## Records shown
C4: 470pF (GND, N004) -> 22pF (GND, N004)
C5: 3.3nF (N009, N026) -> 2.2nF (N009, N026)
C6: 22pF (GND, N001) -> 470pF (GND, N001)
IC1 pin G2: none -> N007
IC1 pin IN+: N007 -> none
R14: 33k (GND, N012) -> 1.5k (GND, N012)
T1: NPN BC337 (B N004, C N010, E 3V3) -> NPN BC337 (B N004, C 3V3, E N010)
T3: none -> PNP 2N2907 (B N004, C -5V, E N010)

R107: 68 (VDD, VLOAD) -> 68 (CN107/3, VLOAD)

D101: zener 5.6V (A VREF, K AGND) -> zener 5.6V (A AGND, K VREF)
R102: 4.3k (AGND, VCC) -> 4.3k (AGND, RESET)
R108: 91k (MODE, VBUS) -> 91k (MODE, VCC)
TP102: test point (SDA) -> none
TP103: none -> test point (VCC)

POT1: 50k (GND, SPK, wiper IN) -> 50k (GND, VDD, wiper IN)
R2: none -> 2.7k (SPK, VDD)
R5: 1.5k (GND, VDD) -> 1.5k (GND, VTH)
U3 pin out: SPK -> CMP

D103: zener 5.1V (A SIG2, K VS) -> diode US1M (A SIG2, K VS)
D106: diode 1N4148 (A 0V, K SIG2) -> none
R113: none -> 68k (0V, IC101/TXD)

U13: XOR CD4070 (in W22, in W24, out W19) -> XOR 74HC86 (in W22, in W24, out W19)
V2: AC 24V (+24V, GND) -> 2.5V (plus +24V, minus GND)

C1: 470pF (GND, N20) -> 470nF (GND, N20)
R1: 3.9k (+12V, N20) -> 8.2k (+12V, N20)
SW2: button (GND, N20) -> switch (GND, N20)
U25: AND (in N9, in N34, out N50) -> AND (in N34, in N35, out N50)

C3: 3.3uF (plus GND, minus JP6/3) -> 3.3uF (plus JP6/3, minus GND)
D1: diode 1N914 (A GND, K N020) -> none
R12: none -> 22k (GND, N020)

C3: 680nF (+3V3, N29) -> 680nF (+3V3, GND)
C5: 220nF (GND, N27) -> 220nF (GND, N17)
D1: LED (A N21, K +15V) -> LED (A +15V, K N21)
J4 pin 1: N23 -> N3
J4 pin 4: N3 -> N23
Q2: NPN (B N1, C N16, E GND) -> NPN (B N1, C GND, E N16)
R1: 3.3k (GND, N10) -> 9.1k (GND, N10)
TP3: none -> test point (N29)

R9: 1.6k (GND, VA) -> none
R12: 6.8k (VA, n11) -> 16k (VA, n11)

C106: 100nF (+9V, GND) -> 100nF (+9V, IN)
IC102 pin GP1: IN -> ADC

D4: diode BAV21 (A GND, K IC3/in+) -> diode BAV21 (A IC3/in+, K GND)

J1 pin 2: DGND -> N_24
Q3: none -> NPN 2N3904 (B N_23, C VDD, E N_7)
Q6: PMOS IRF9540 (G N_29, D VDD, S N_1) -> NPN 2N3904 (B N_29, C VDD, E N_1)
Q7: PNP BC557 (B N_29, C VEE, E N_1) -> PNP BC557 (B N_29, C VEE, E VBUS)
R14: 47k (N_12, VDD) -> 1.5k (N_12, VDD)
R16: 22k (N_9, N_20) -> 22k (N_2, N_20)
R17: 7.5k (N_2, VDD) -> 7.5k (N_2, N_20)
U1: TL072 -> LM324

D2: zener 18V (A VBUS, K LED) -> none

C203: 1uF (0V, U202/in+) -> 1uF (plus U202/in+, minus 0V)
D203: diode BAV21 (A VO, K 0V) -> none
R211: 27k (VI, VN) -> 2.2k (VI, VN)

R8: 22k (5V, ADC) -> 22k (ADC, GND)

## Exercise aim
Set down the material exactly, keeping every line.

## Solution to the exercise
C4: 470pF (GND, N004) -> 22pF (GND, N004)
C5: 3.3nF (N009, N026) -> 2.2nF (N009, N026)
C6: 22pF (GND, N001) -> 470pF (GND, N001)
IC1 pin G2: none -> N007
IC1 pin IN+: N007 -> none
R14: 33k (GND, N012) -> 1.5k (GND, N012)
T1: NPN BC337 (B N004, C N010, E 3V3) -> NPN BC337 (B N004, C 3V3, E N010)
T3: none -> PNP 2N2907 (B N004, C -5V, E N010)

R107: 68 (VDD, VLOAD) -> 68 (CN107/3, VLOAD)

D101: zener 5.6V (A VREF, K AGND) -> zener 5.6V (A AGND, K VREF)
R102: 4.3k (AGND, VCC) -> 4.3k (AGND, RESET)
R108: 91k (MODE, VBUS) -> 91k (MODE, VCC)
TP102: test point (SDA) -> none
TP103: none -> test point (VCC)

POT1: 50k (GND, SPK, wiper IN) -> 50k (GND, VDD, wiper IN)
R2: none -> 2.7k (SPK, VDD)
R5: 1.5k (GND, VDD) -> 1.5k (GND, VTH)
U3 pin out: SPK -> CMP

D103: zener 5.1V (A SIG2, K VS) -> diode US1M (A SIG2, K VS)
D106: diode 1N4148 (A 0V, K SIG2) -> none
R113: none -> 68k (0V, IC101/TXD)

U13: XOR CD4070 (in W22, in W24, out W19) -> XOR 74HC86 (in W22, in W24, out W19)
V2: AC 24V (+24V, GND) -> 2.5V (plus +24V, minus GND)

C1: 470pF (GND, N20) -> 470nF (GND, N20)
R1: 3.9k (+12V, N20) -> 8.2k (+12V, N20)
SW2: button (GND, N20) -> switch (GND, N20)
U25: AND (in N9, in N34, out N50) -> AND (in N34, in N35, out N50)

C3: 3.3uF (plus GND, minus JP6/3) -> 3.3uF (plus JP6/3, minus GND)
D1: diode 1N914 (A GND, K N020) -> none
R12: none -> 22k (GND, N020)

C3: 680nF (+3V3, N29) -> 680nF (+3V3, GND)
C5: 220nF (GND, N27) -> 220nF (GND, N17)
D1: LED (A N21, K +15V) -> LED (A +15V, K N21)
J4 pin 1: N23 -> N3
J4 pin 4: N3 -> N23
Q2: NPN (B N1, C N16, E GND) -> NPN (B N1, C GND, E N16)
R1: 3.3k (GND, N10) -> 9.1k (GND, N10)
TP3: none -> test point (N29)

R9: 1.6k (GND, VA) -> none
R12: 6.8k (VA, n11) -> 16k (VA, n11)

C106: 100nF (+9V, GND) -> 100nF (+9V, IN)
IC102 pin GP1: IN -> ADC

D4: diode BAV21 (A GND, K IC3/in+) -> diode BAV21 (A IC3/in+, K GND)

J1 pin 2: DGND -> N_24
Q3: none -> NPN 2N3904 (B N_23, C VDD, E N_7)
Q6: PMOS IRF9540 (G N_29, D VDD, S N_1) -> NPN 2N3904 (B N_29, C VDD, E N_1)
Q7: PNP BC557 (B N_29, C VEE, E N_1) -> PNP BC557 (B N_29, C VEE, E VBUS)
R14: 47k (N_12, VDD) -> 1.5k (N_12, VDD)
R16: 22k (N_9, N_20) -> 22k (N_2, N_20)
R17: 7.5k (N_2, VDD) -> 7.5k (N_2, N_20)
U1: TL072 -> LM324

D2: zener 18V (A VBUS, K LED) -> none

C203: 1uF (0V, U202/in+) -> 1uF (plus U202/in+, minus 0V)
D203: diode BAV21 (A VO, K 0V) -> none
R211: 27k (VI, VN) -> 2.2k (VI, VN)

R8: 22k (5V, ADC) -> 22k (ADC, GND)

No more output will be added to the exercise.